■ TASK DIRECTIONS:
Could you transcribe each entry below exactly, minus the images?

■ RECORDS FOR THE TASK:
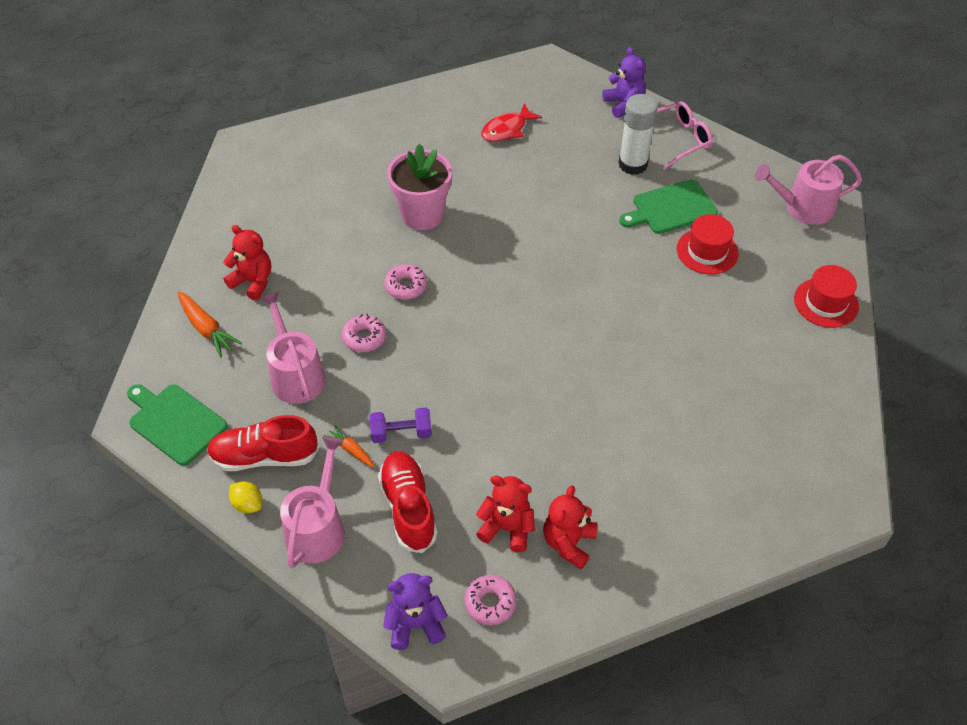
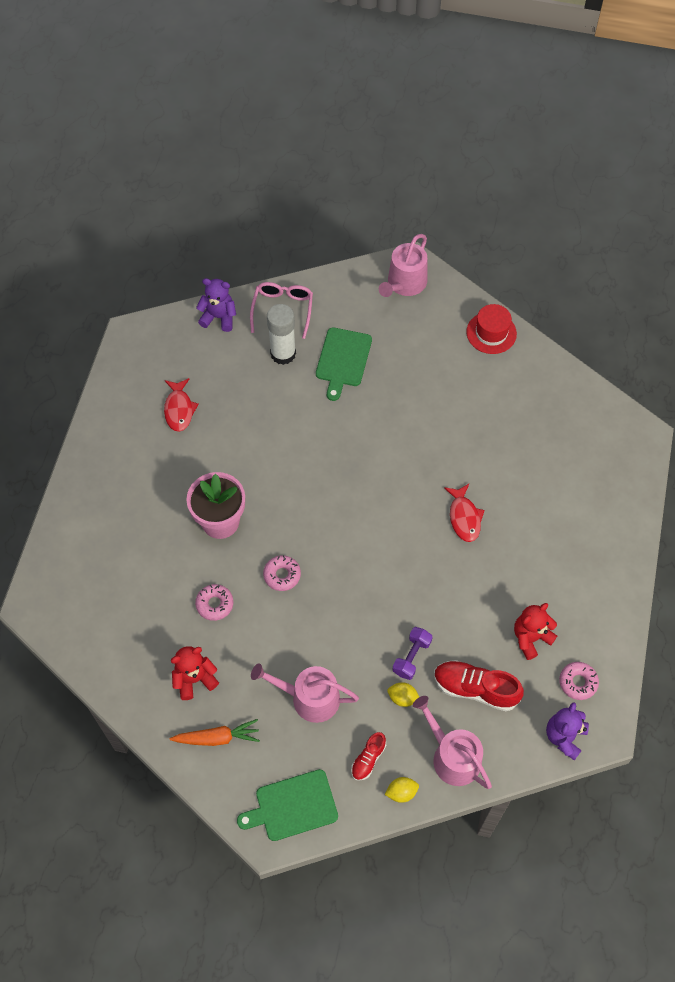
camera: 55 degrees left, 10 degrees up
(264, 456) = (368, 759): red shoe -> red shoe, size x0.56
(351, 450) = (402, 698): orange carrot -> yellow lemon
(364, 337) = (309, 631): pink donut -> pink donut (214, 604)
(568, 543) = (565, 608): red teddy bear -> none
(593, 394) = (464, 517): none -> red fish
(707, 251) = (398, 367): red hat -> none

■ RESPONSE TO THE EXERCISE:
camera: 55 degrees left, 10 degrees up
(264, 456) = (368, 759): red shoe -> red shoe, size x0.56
(351, 450) = (402, 698): orange carrot -> yellow lemon
(364, 337) = (309, 631): pink donut -> pink donut (214, 604)
(568, 543) = (565, 608): red teddy bear -> none
(593, 394) = (464, 517): none -> red fish
(707, 251) = (398, 367): red hat -> none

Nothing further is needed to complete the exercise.